*EXERCISE OBJECTIVE*:
Write down the lines exactly as they appear, from the one that contains "white padlock: 2 -> 1" through the final line of the records, so that both ends are kept and no pictures come along.

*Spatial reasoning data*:

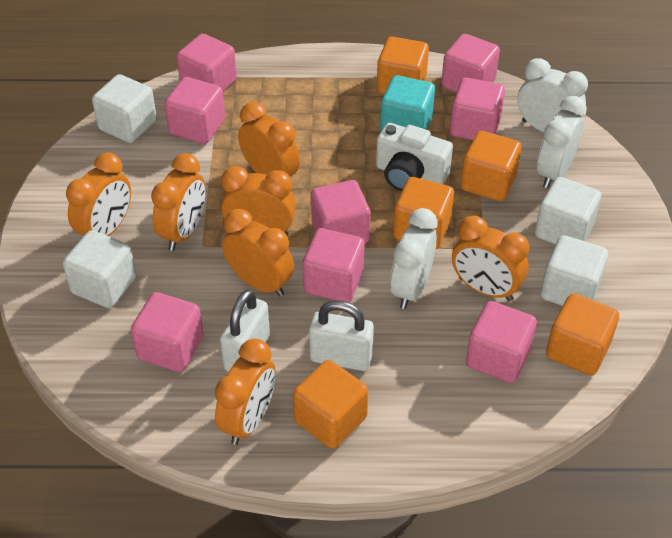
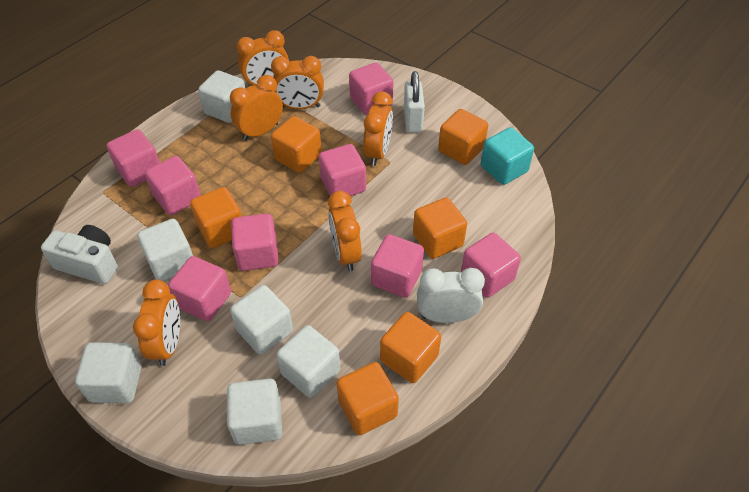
orange clock: 7 -> 6
orange cube: 5 -> 6
white clock: 3 -> 1
white cube: 4 -> 6
white padlock: 2 -> 1

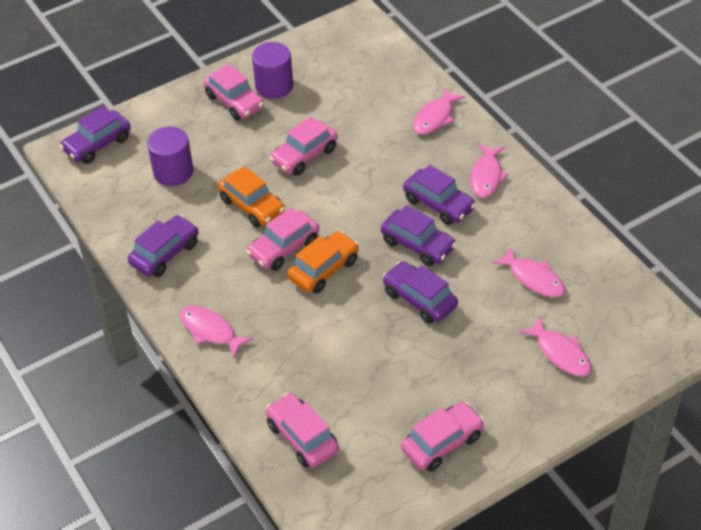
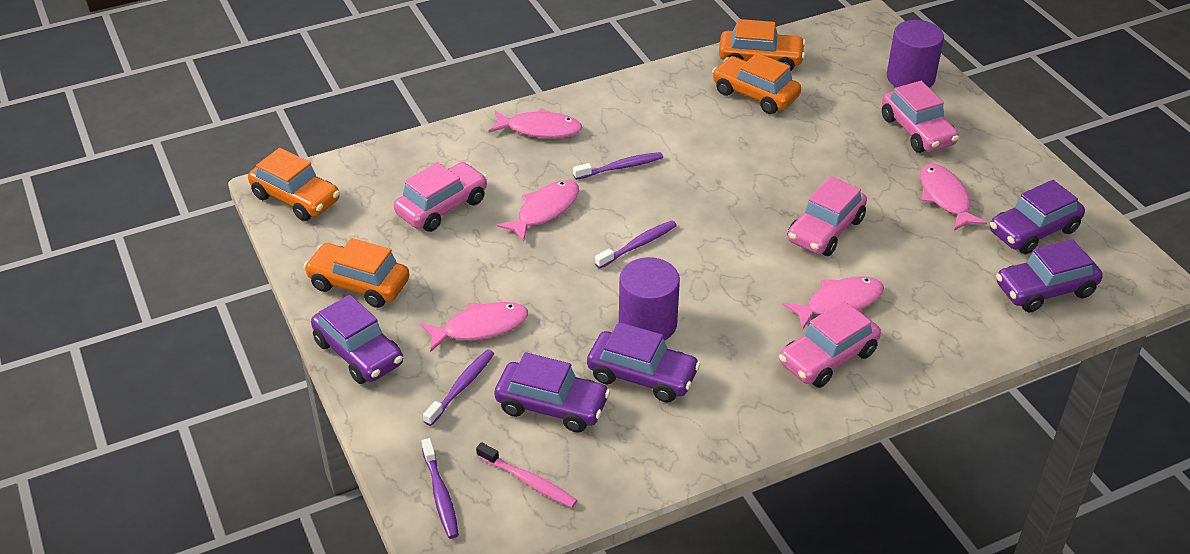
orange car: 2 -> 4
pink car: 5 -> 4
pink toothbrush: 0 -> 1
purple toothbrush: 0 -> 4

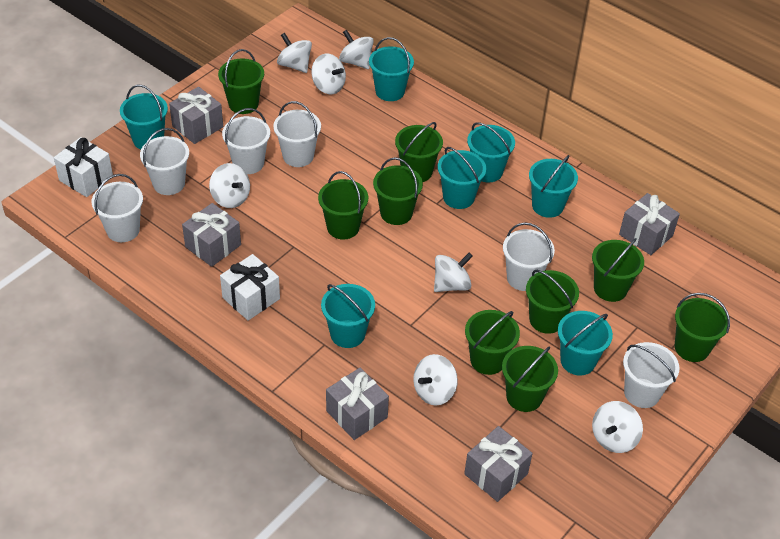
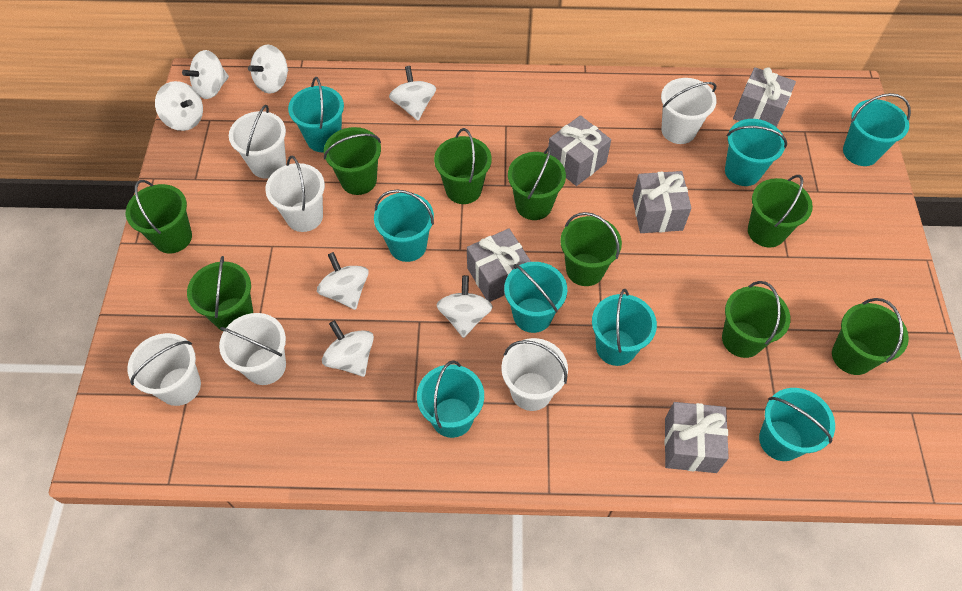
turquoise bucket: 7 -> 8
white gift: 2 -> 0

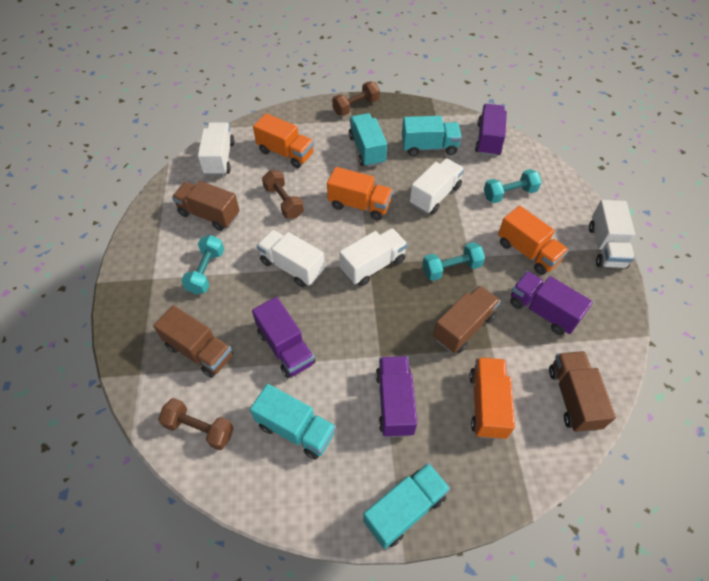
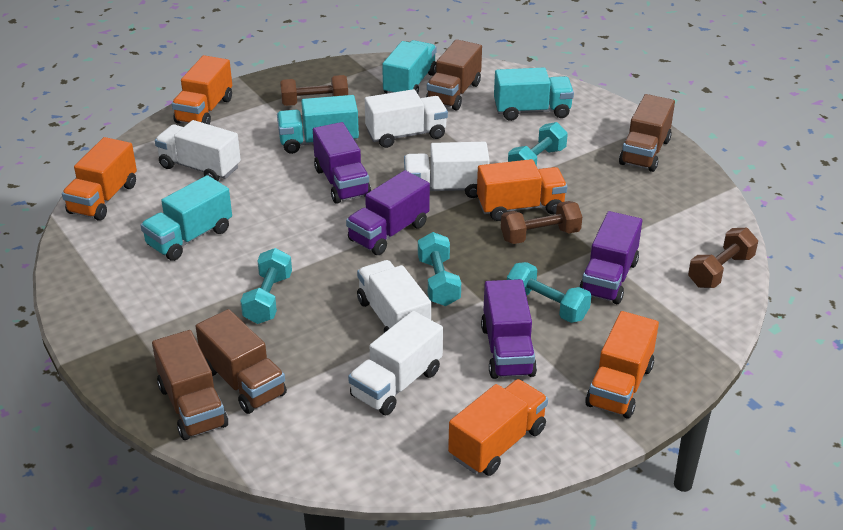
orange truck: 4 -> 5
turquoise dumbbell: 3 -> 4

*ANSWER AREA*:
white padlock: 2 -> 1

orange car: 2 -> 4
pink car: 5 -> 4
pink toothbrush: 0 -> 1
purple toothbrush: 0 -> 4

turquoise bucket: 7 -> 8
white gift: 2 -> 0

orange truck: 4 -> 5
turquoise dumbbell: 3 -> 4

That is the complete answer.